(Work order): Below is a block of records. Copy every line in it that contains the word "Outer".
^^^^
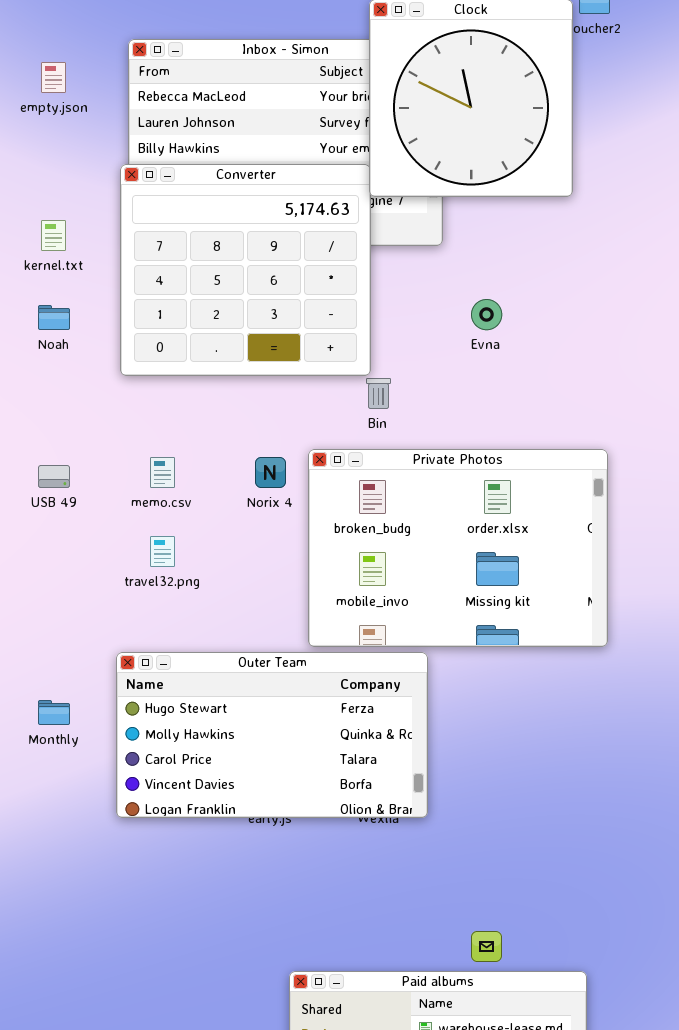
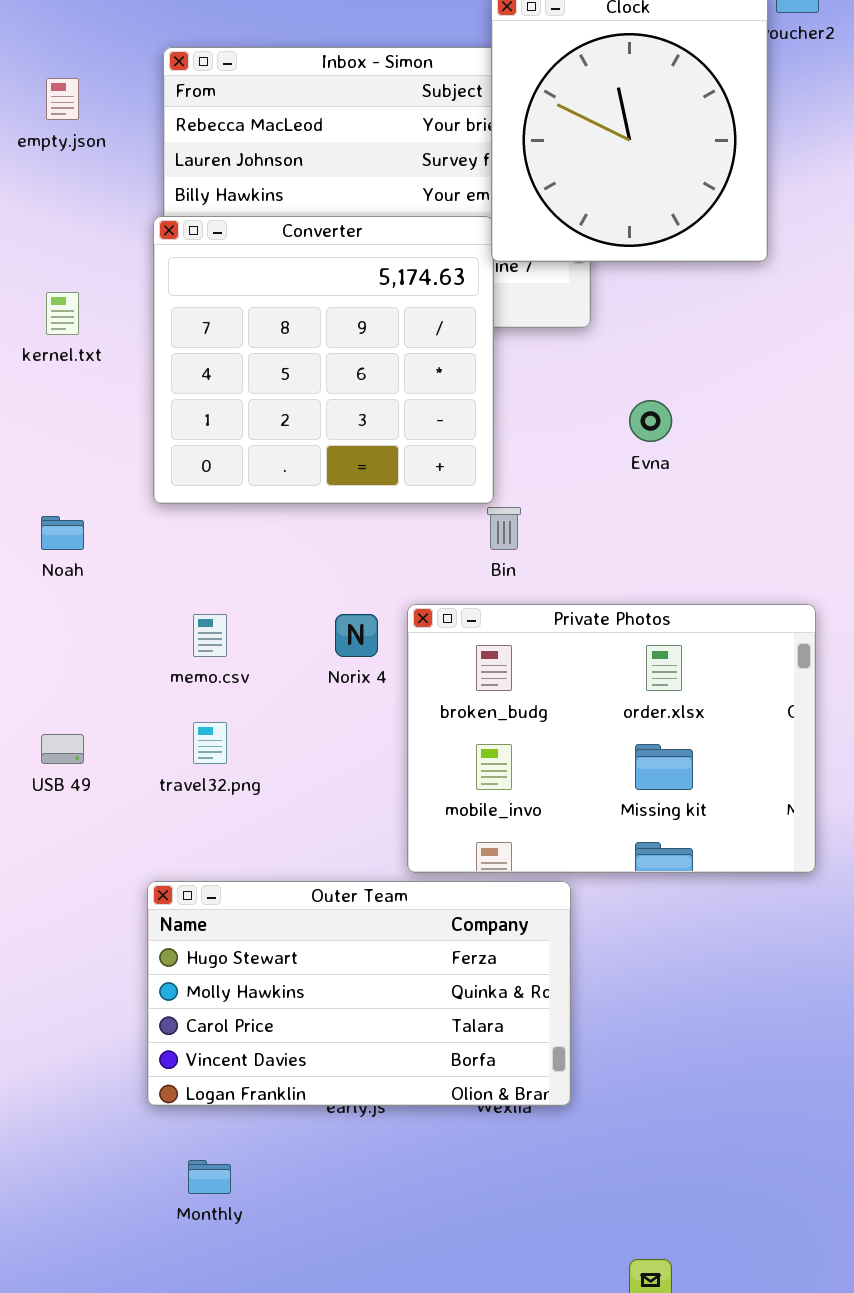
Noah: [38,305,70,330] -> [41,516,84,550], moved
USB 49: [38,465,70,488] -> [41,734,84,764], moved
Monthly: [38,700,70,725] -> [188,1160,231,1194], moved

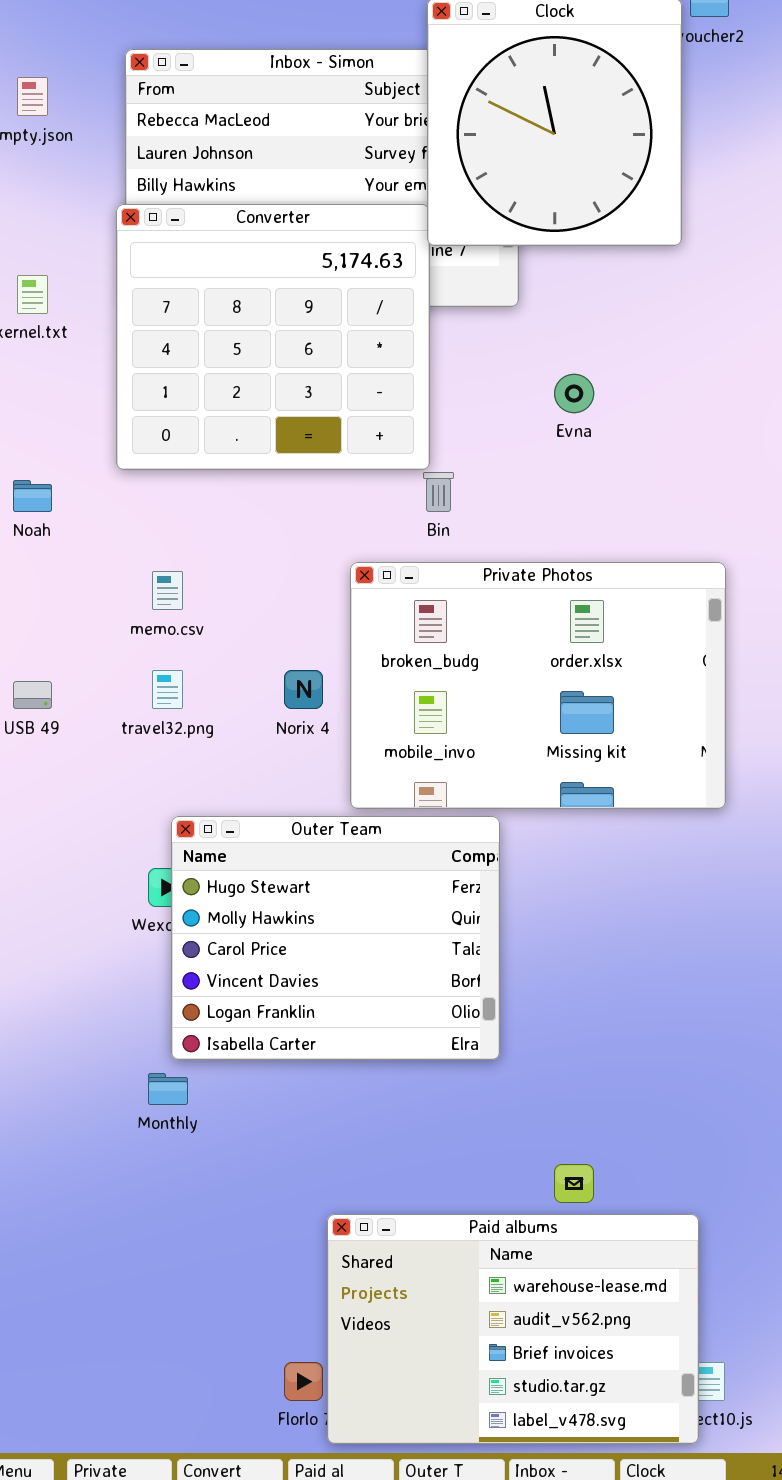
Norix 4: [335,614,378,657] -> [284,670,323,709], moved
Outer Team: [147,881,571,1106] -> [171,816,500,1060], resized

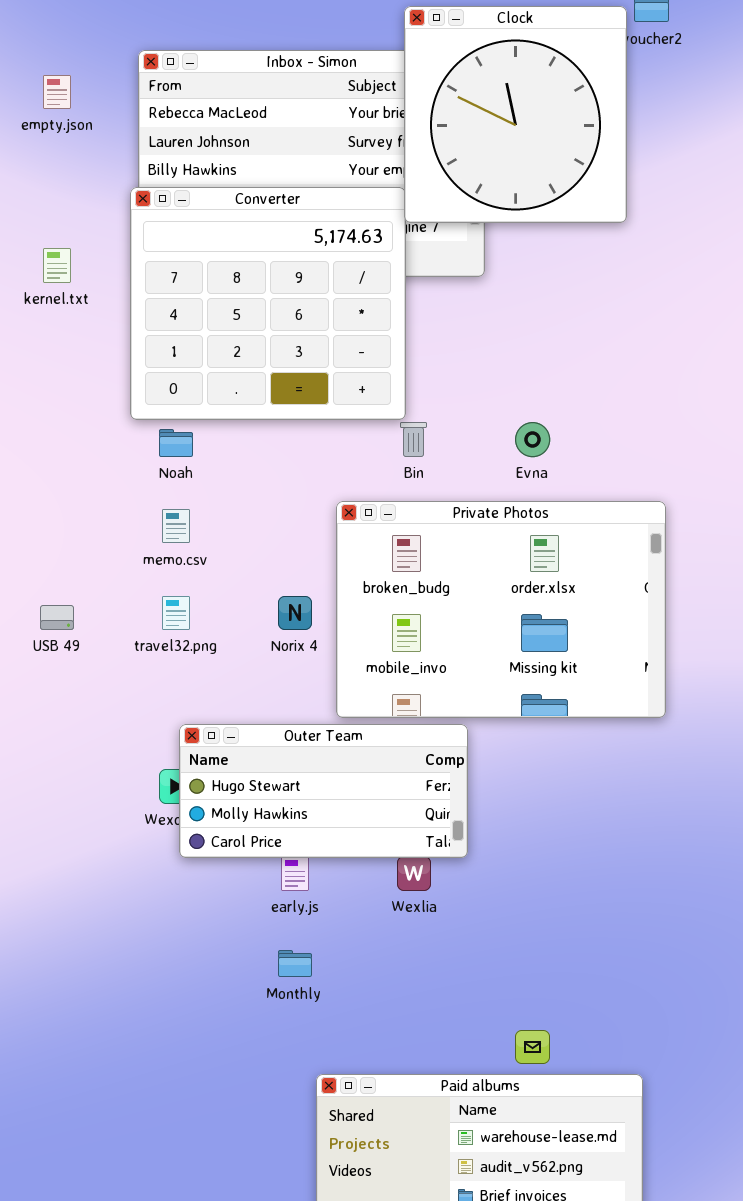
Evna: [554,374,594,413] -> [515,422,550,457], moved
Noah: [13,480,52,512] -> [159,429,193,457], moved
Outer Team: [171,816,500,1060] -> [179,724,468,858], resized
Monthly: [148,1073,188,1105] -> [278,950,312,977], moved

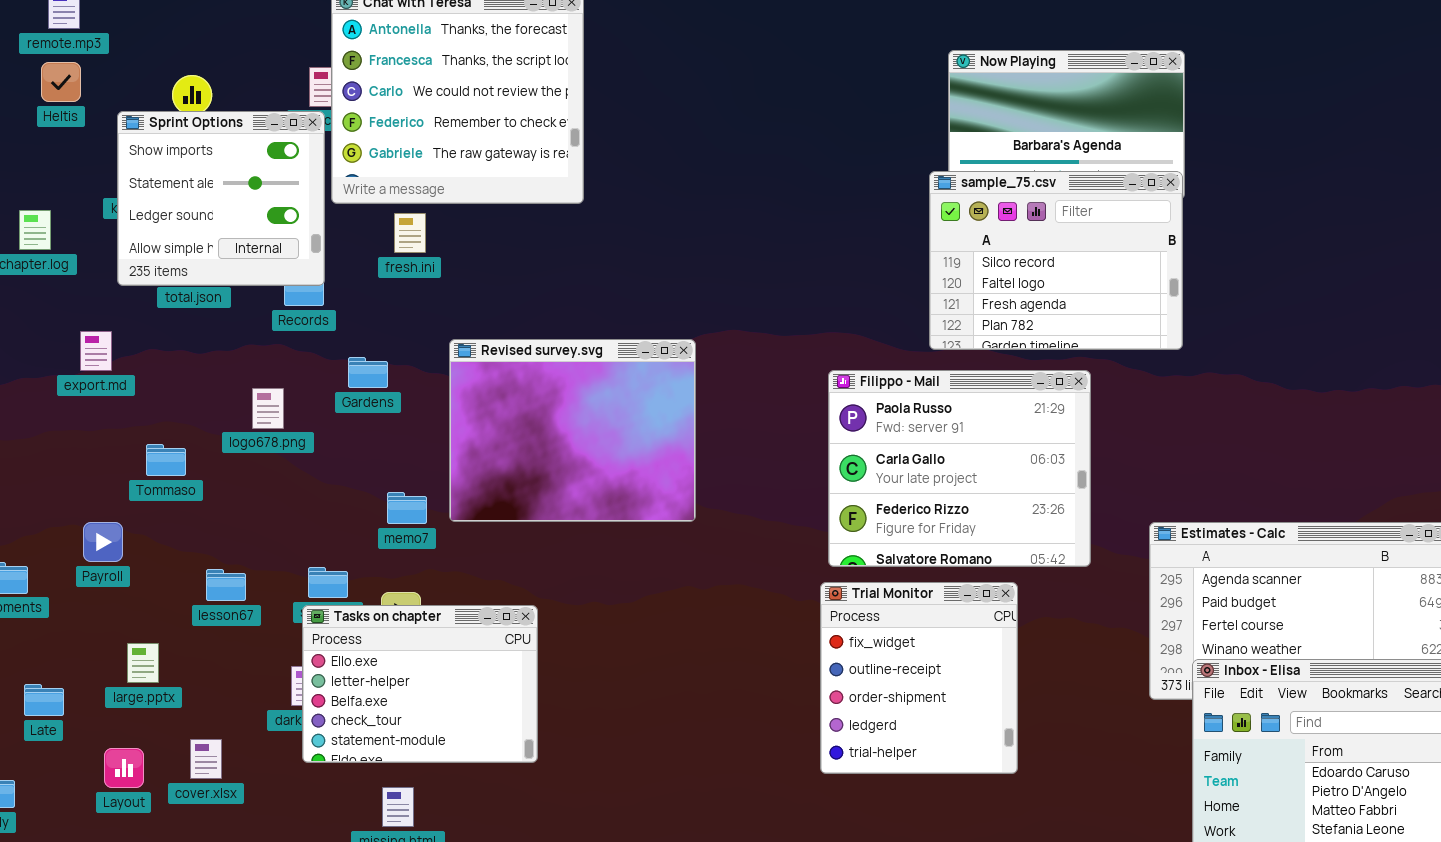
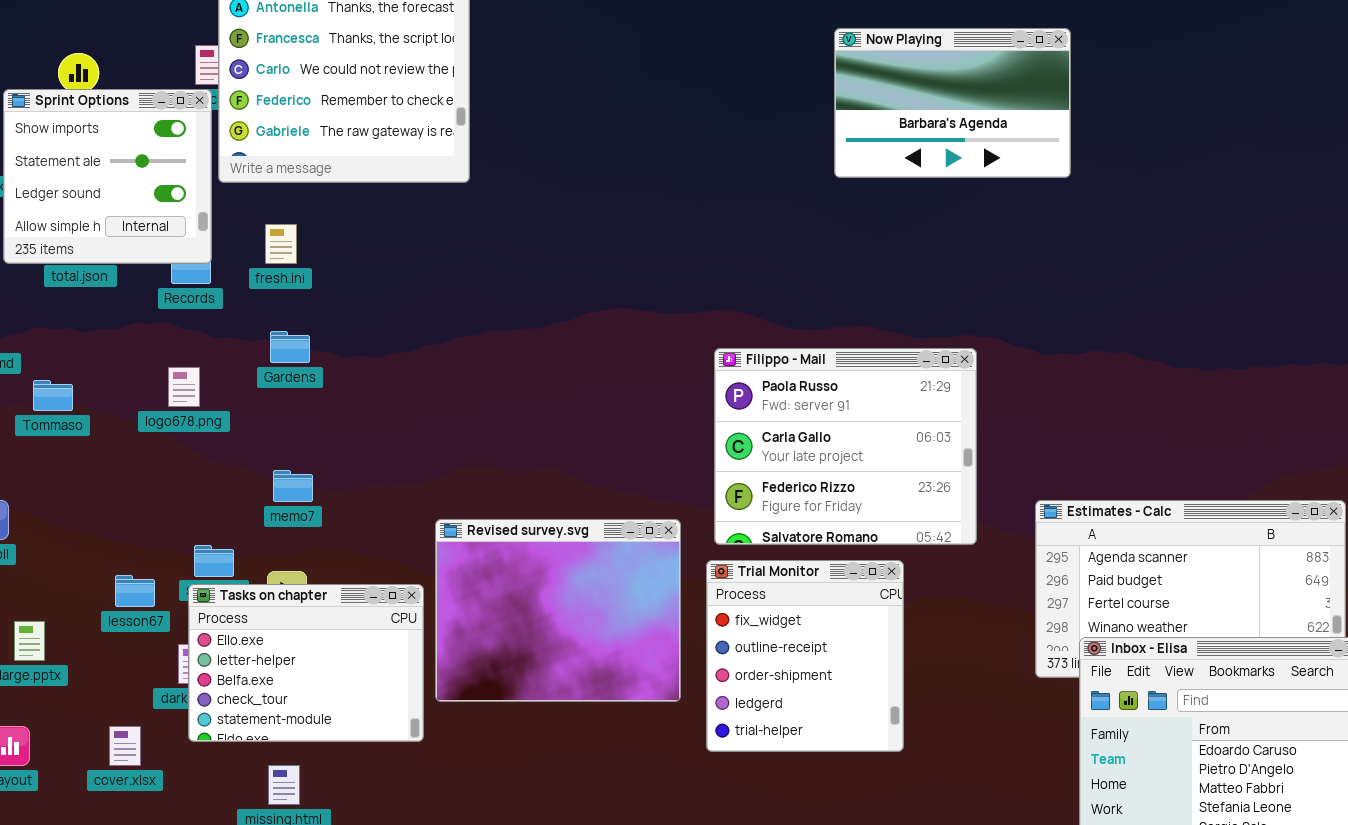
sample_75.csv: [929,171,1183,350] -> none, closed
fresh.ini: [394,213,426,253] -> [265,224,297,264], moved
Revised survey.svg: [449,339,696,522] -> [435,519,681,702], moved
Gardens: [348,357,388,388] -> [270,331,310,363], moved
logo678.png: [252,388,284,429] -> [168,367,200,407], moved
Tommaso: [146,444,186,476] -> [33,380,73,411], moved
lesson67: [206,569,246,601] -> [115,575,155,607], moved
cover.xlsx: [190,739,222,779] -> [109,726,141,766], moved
^^^^
(Reply):
Outer Team: [147,881,571,1106] -> [171,816,500,1060], resized
Outer Team: [171,816,500,1060] -> [179,724,468,858], resized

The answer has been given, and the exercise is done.